WHAT IS BEING ASKED
Look for "brown" in the records and copy every line that has it.

INPUT DATA section start

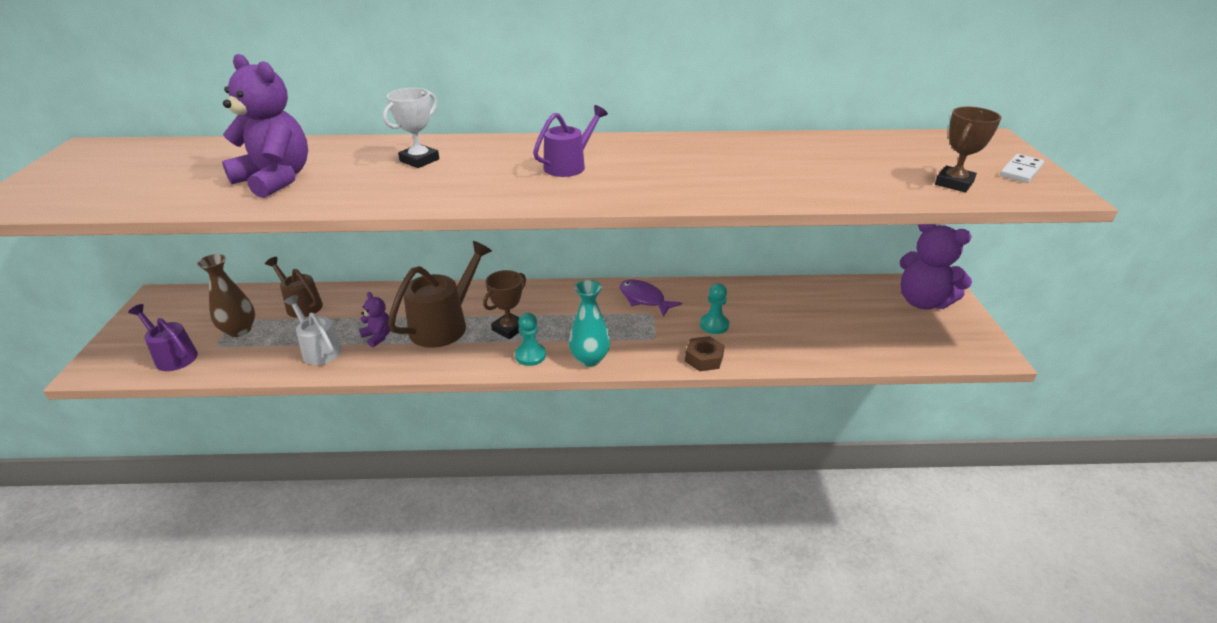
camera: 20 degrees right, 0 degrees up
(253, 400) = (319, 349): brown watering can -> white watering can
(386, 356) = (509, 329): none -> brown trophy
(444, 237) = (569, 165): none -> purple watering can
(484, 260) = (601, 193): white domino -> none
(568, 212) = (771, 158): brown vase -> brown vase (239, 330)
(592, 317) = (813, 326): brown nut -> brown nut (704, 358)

INPUT DATA section end
INPUT DATA section start

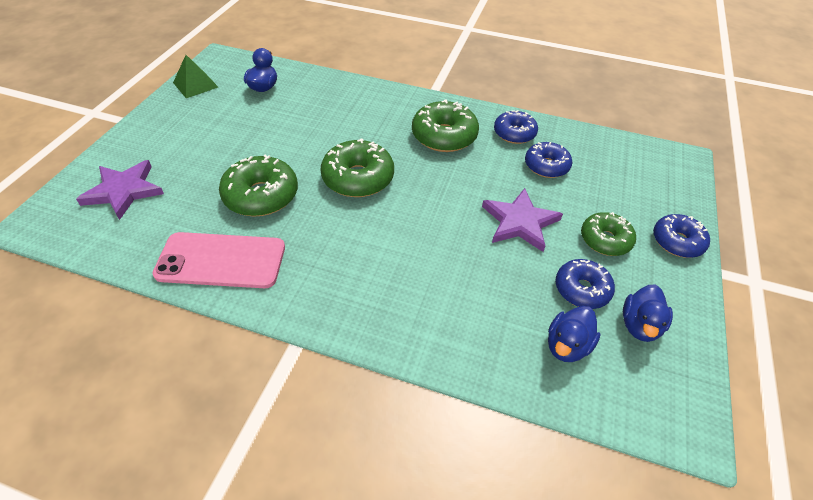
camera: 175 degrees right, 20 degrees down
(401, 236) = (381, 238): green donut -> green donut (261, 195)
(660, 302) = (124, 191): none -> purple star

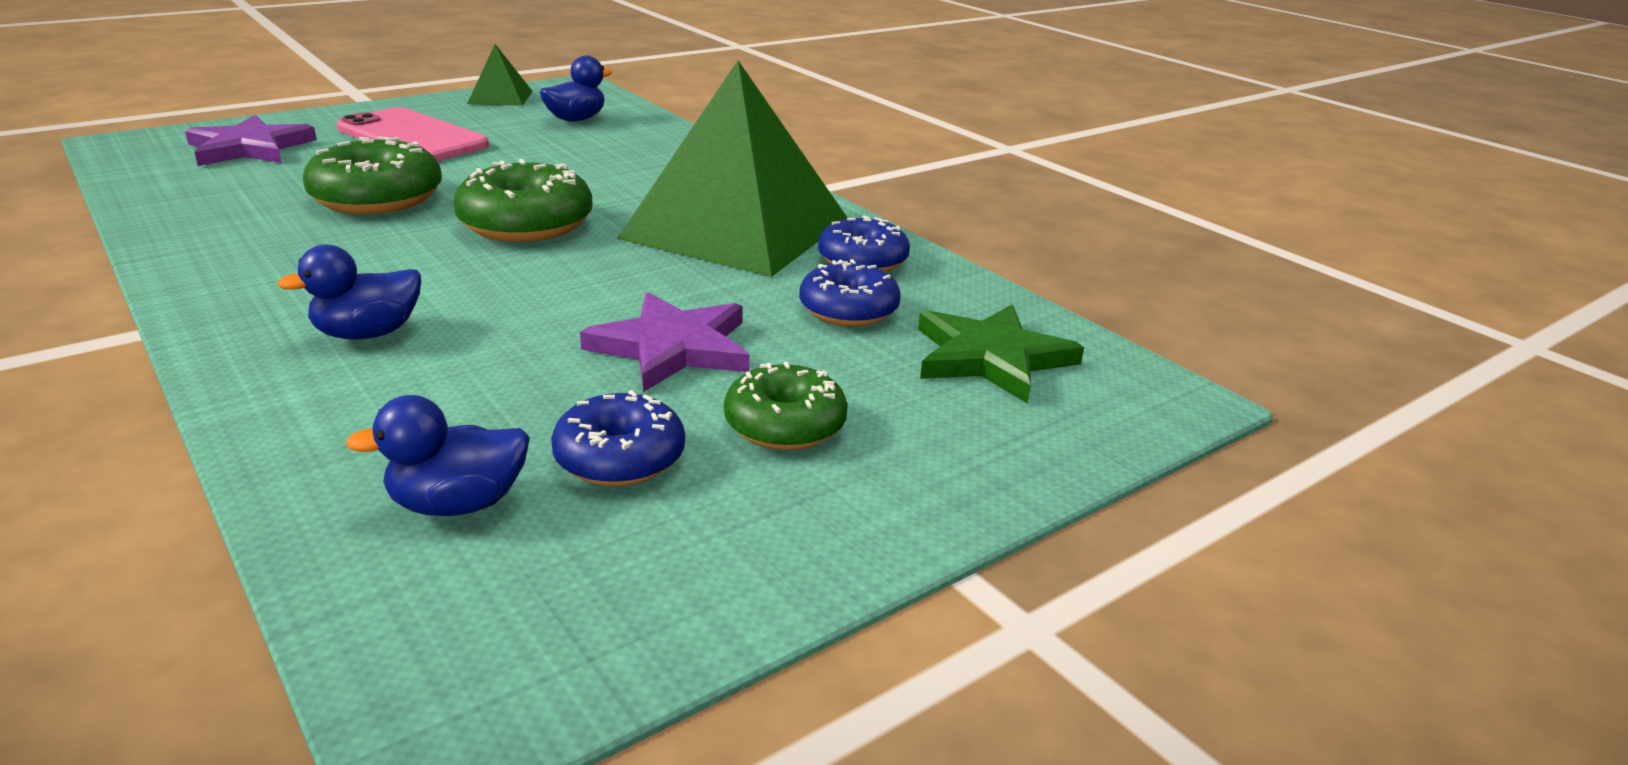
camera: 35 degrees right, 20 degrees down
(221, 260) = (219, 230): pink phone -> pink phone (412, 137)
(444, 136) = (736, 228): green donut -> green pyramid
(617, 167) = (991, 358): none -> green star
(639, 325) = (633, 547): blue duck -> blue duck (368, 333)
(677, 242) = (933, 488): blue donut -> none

INPUT DATA section end

RESULT
(253, 400) = (319, 349): brown watering can -> white watering can
(386, 356) = (509, 329): none -> brown trophy
(568, 212) = (771, 158): brown vase -> brown vase (239, 330)
(592, 317) = (813, 326): brown nut -> brown nut (704, 358)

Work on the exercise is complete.